--- EXERCISE MATERIALS ---

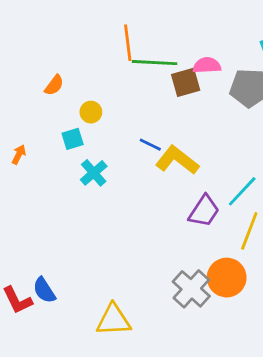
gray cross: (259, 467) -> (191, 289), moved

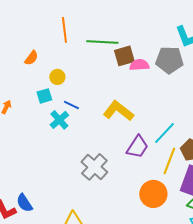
orange line: (128, 43) -> (64, 30), moved
pink semicircle: (207, 65) -> (139, 65), moved
blue line: (150, 145) -> (71, 105), moved
gray cross: (191, 289) -> (94, 167), moved

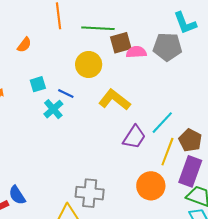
yellow circle: (57, 77) -> (89, 65), moved, size x1.6
gray cross: (94, 167) -> (90, 193), moved, turned -36

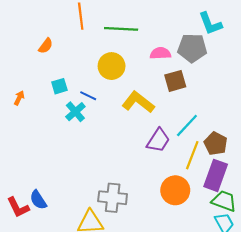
brown square: (121, 43) -> (175, 81), moved

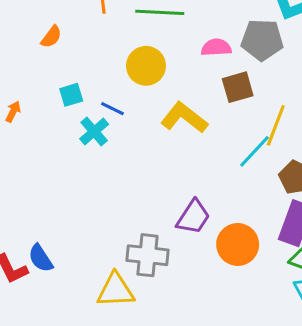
purple trapezoid: (158, 140) -> (193, 217), moved
yellow line: (192, 155) -> (276, 125), moved

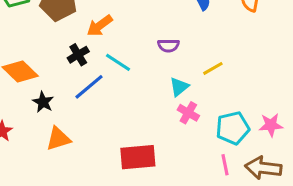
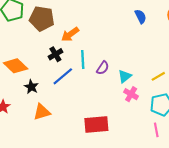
purple semicircle: (168, 46) -> (103, 68), moved, turned -56
cyan line: (118, 62) -> (83, 60), turned 54
yellow line: (213, 68) -> (158, 76), moved

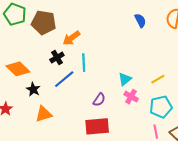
purple semicircle: (103, 68) -> (99, 100), moved

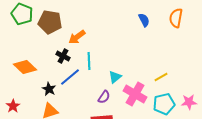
black cross: (57, 57) -> (63, 56), turned -32
cyan triangle: (125, 79) -> (115, 77), moved
black star: (33, 89) -> (49, 89), moved
pink cross: (131, 97) -> (135, 94), size x1.6

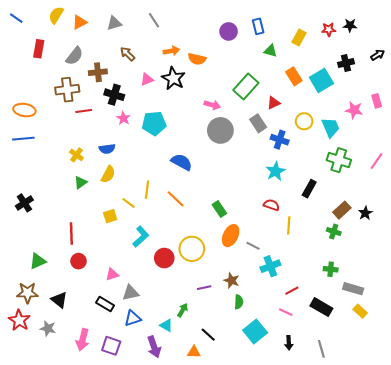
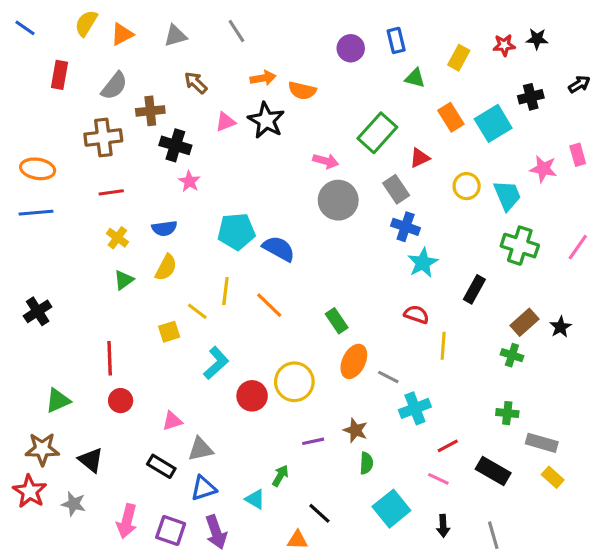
red line: (84, 111) -> (111, 192), moved
cyan pentagon: (154, 123) -> (236, 231), moved
blue cross: (280, 140) -> (406, 227), moved
purple arrow: (154, 347) -> (216, 532), moved

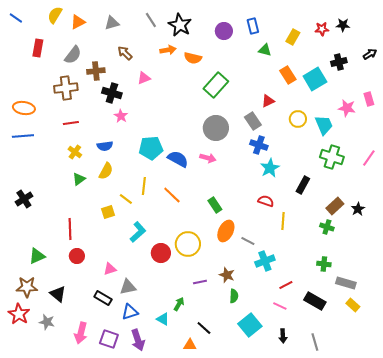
black star: (266, 120) -> (180, 25), moved
green rectangle: (377, 133) -> (216, 85), moved
pink arrow: (326, 161) -> (208, 158), moved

---

■ WHAT IS EXPECTED ■
Provide the count of lines in the data above containing "semicircle", and nothing further.

■ PROBLEM SOLUTION ■
3